§ SOURCE INFORMATION:
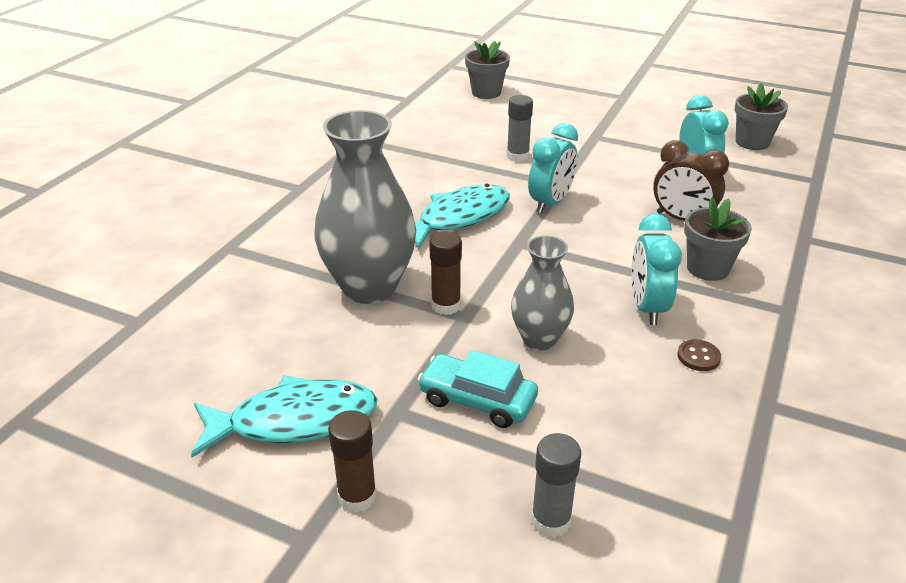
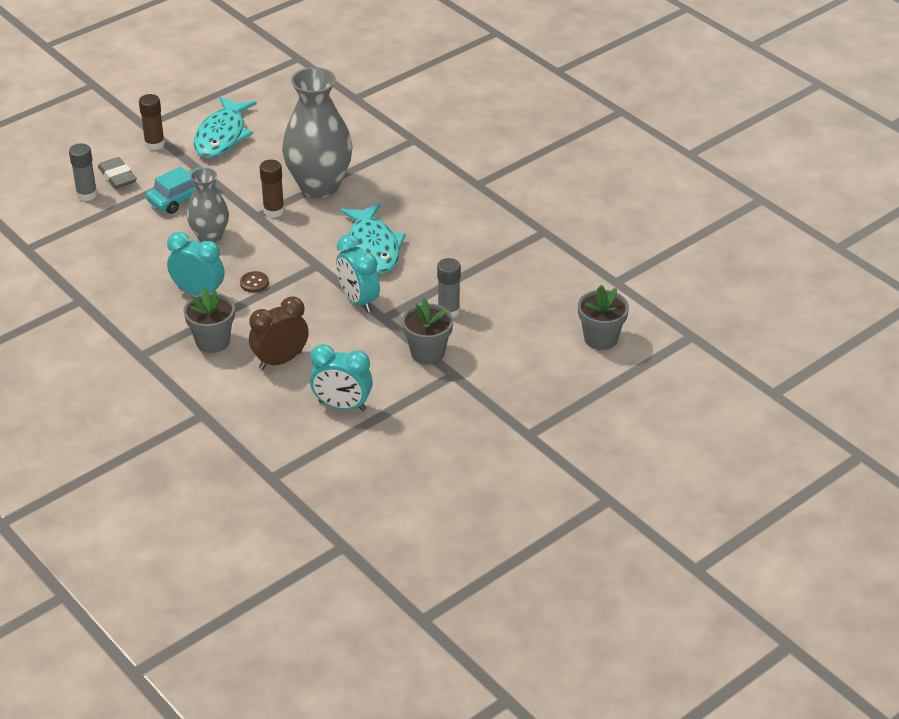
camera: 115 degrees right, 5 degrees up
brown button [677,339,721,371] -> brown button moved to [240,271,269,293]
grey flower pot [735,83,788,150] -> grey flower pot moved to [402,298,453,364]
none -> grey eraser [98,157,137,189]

...

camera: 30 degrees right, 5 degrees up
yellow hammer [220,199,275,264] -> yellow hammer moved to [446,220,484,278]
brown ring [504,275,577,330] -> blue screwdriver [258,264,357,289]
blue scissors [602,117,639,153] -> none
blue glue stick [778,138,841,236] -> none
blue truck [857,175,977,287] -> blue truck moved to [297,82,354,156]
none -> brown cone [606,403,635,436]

§ PROBLEM STATEMENT: Where a line of the data contains the string "grey", include it in a count, and state that count alone.

§ OUTPUT: 2